[Extracted records]

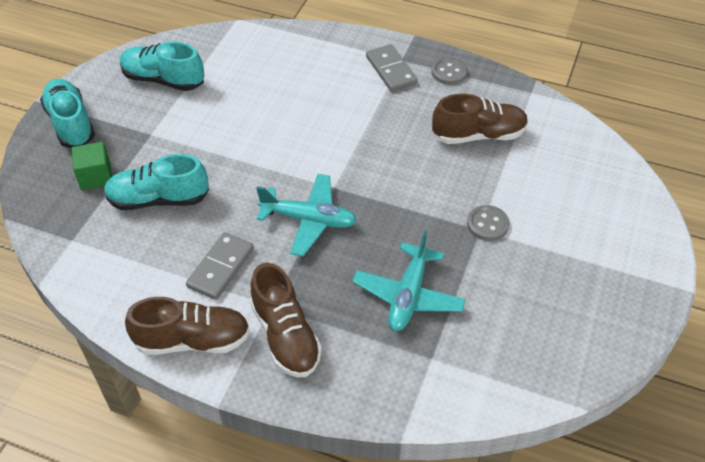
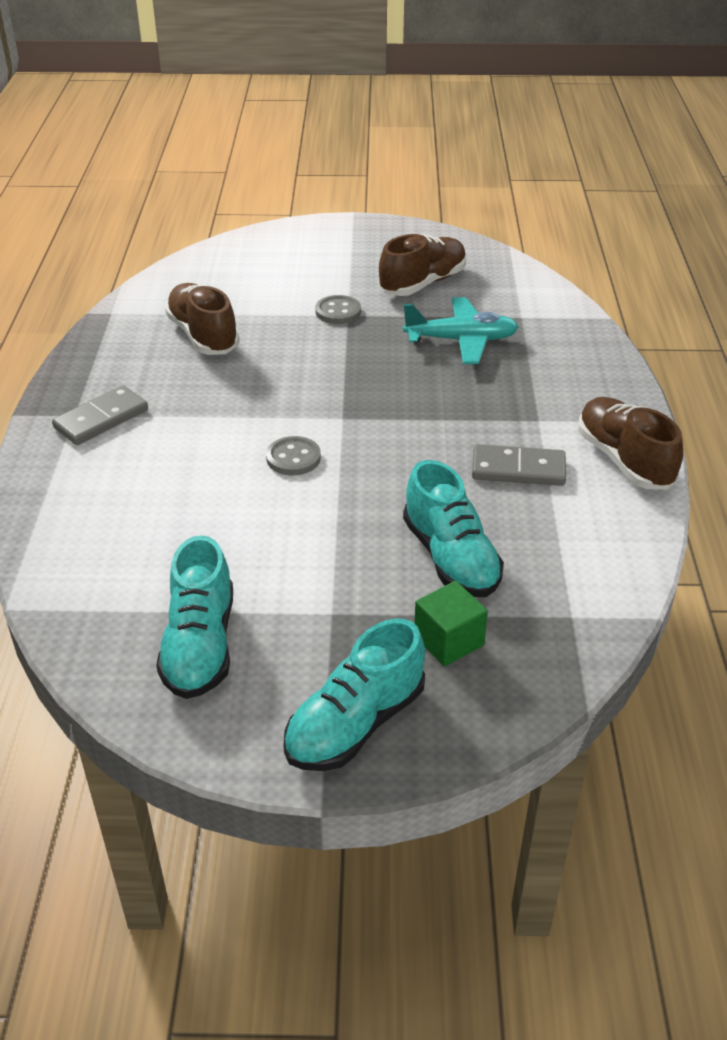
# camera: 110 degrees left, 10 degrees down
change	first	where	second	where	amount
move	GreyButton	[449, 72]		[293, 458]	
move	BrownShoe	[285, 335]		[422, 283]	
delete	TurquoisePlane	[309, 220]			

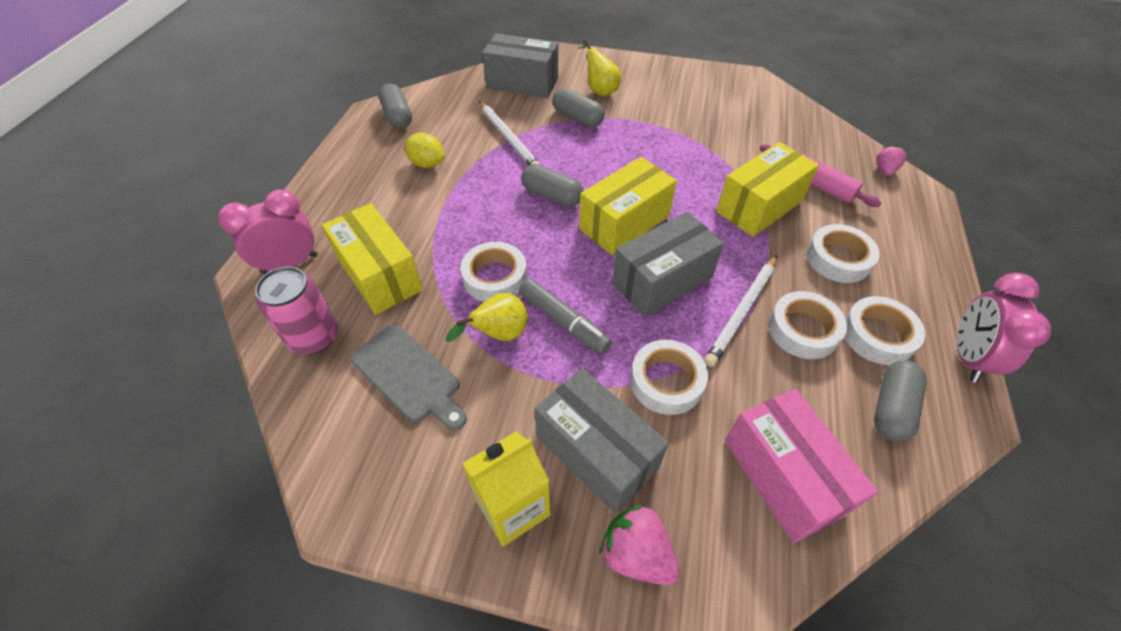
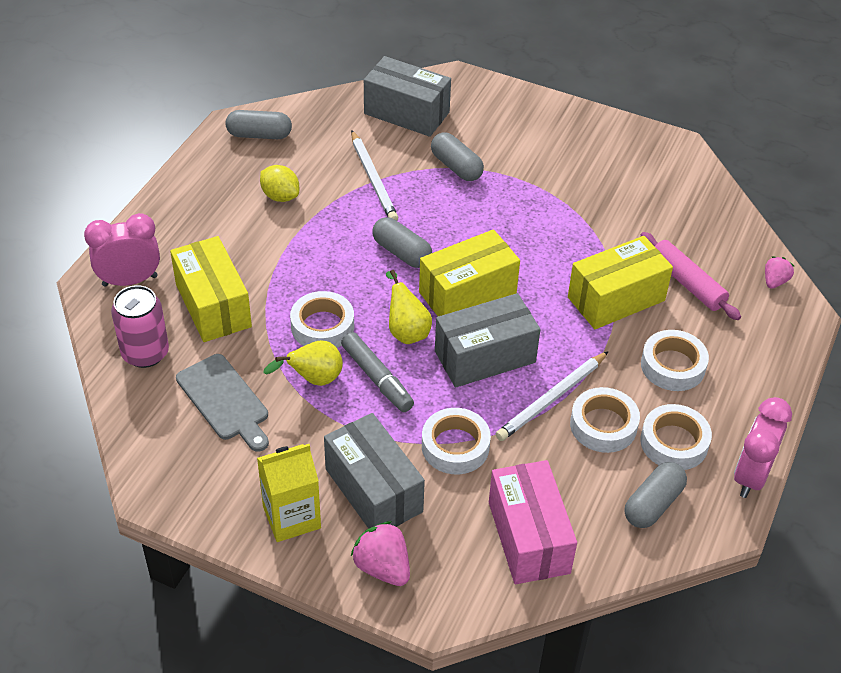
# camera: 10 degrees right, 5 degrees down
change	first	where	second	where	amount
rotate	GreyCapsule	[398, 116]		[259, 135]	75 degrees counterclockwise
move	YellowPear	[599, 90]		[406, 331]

■ **Exercise description**
Please write out all of the data verbatim, with no pictures in the copy.

■ **Solution**
# camera: 110 degrees left, 10 degrees down
change	first	where	second	where	amount
move	GreyButton	[449, 72]		[293, 458]	
move	BrownShoe	[285, 335]		[422, 283]	
delete	TurquoisePlane	[309, 220]			

# camera: 10 degrees right, 5 degrees down
change	first	where	second	where	amount
rotate	GreyCapsule	[398, 116]		[259, 135]	75 degrees counterclockwise
move	YellowPear	[599, 90]		[406, 331]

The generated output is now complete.